**** Excerpted records
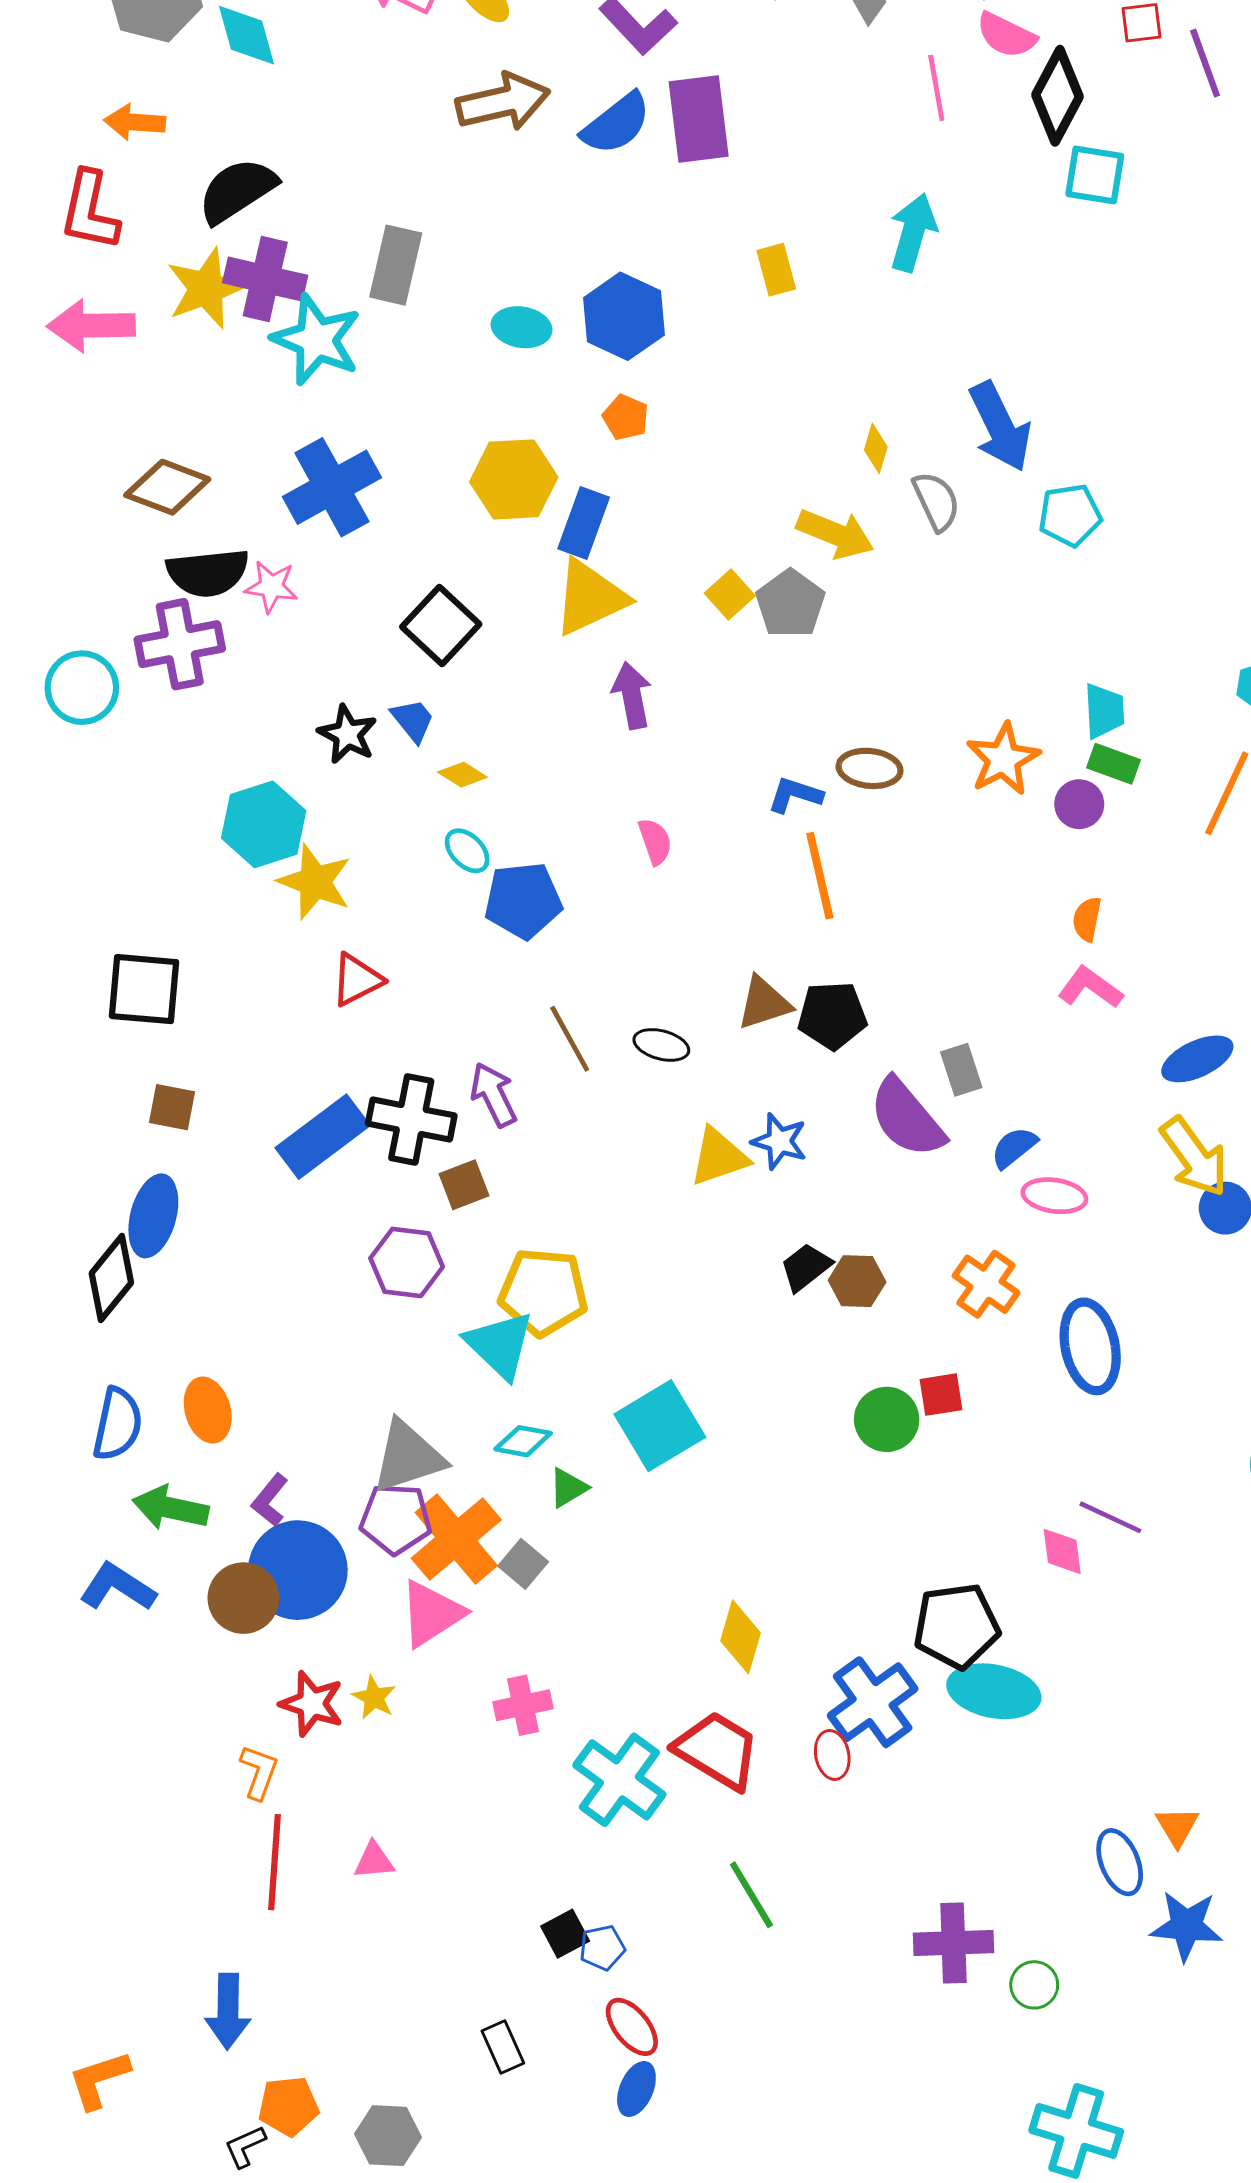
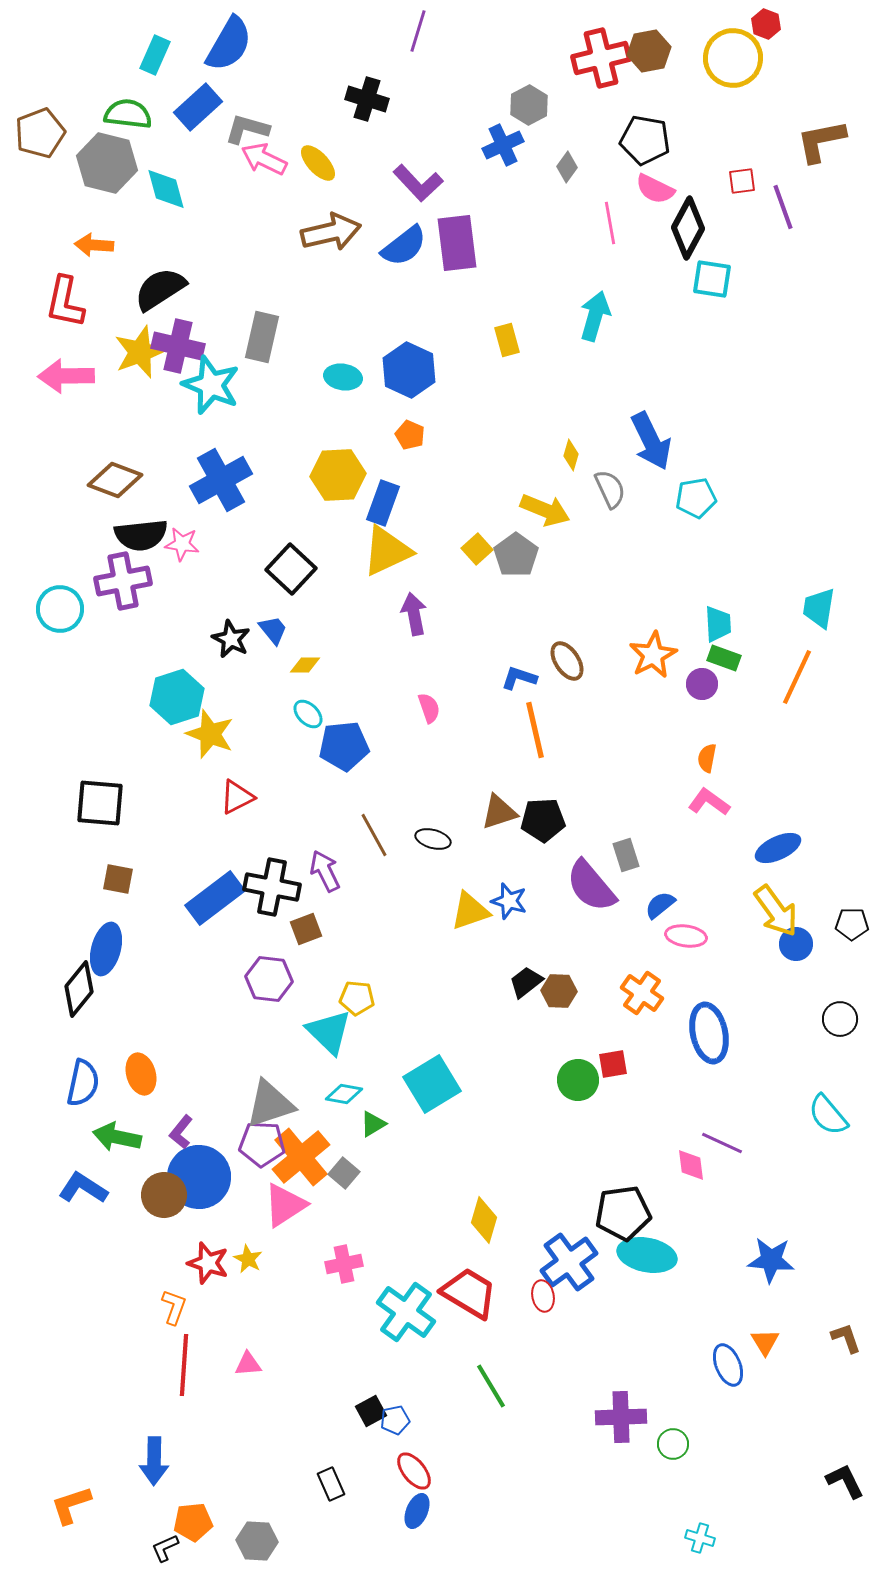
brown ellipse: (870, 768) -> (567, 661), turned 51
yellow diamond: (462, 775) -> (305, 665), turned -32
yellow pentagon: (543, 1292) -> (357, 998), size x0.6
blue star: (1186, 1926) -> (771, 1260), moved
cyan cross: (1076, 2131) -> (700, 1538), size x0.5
********
Could you output every record above exactly as it appears, without the pictures?

brown ellipse: (870, 768) -> (567, 661), turned 51
yellow diamond: (462, 775) -> (305, 665), turned -32
yellow pentagon: (543, 1292) -> (357, 998), size x0.6
blue star: (1186, 1926) -> (771, 1260), moved
cyan cross: (1076, 2131) -> (700, 1538), size x0.5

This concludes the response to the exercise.